__Problem details__. Starting with the line that contains "(387, 387) = (371, 188): orange" and ending with the final line of the data below, print those lines exactly and nothing else.

Segment Start: Given data

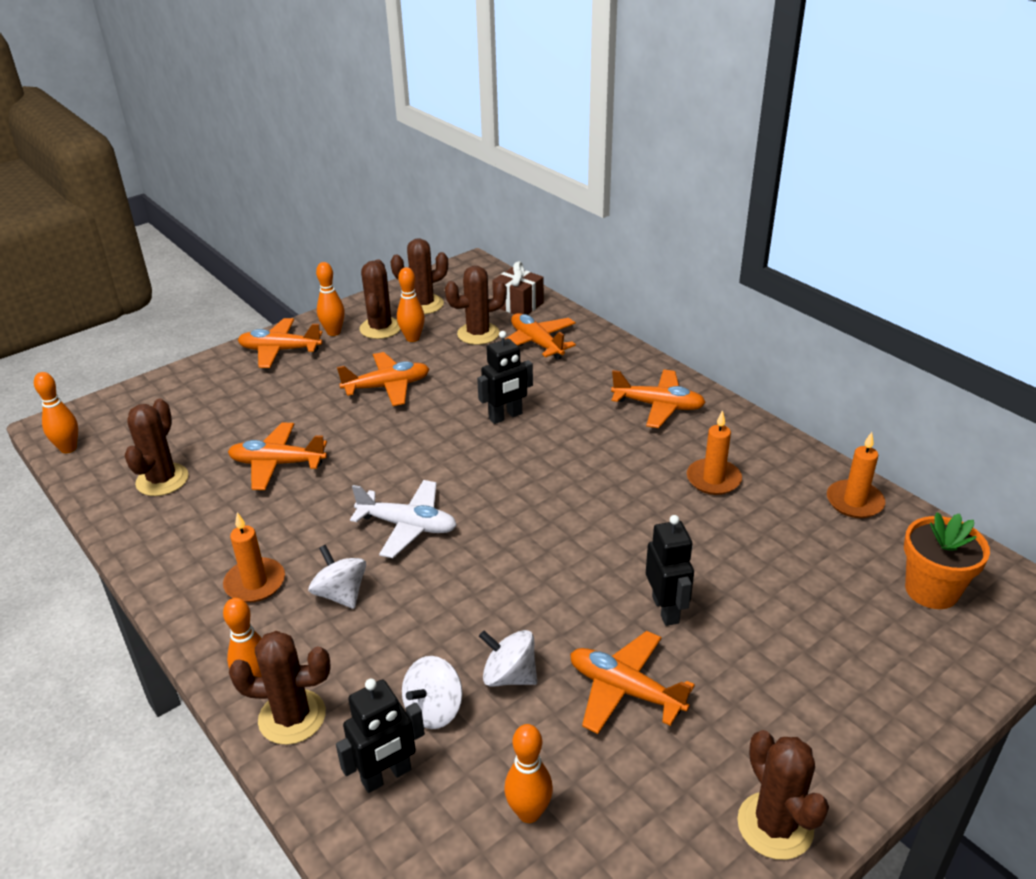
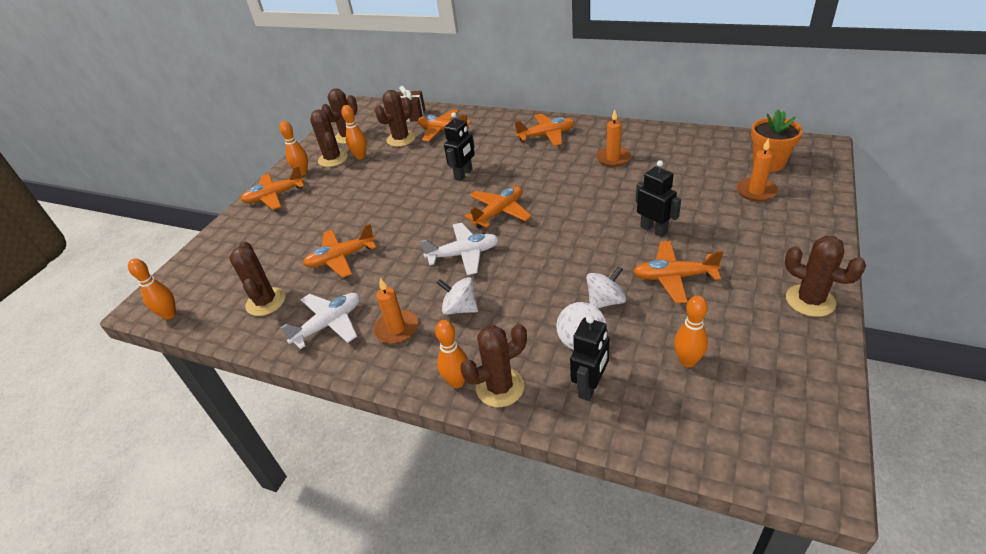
camera: 25 degrees left, 5 degrees up
(196, 540) = (329, 324): none -> white plane
(387, 387) = (371, 188): orange plane -> orange plane (499, 212)
(509, 676) = (605, 301): white spinning top -> white spinning top turned 150 degrees clockwise
(854, 502) = (693, 139): orange candle -> orange candle (756, 191)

Segment End: Given data

__Answer__.
(387, 387) = (371, 188): orange plane -> orange plane (499, 212)
(509, 676) = (605, 301): white spinning top -> white spinning top turned 150 degrees clockwise
(854, 502) = (693, 139): orange candle -> orange candle (756, 191)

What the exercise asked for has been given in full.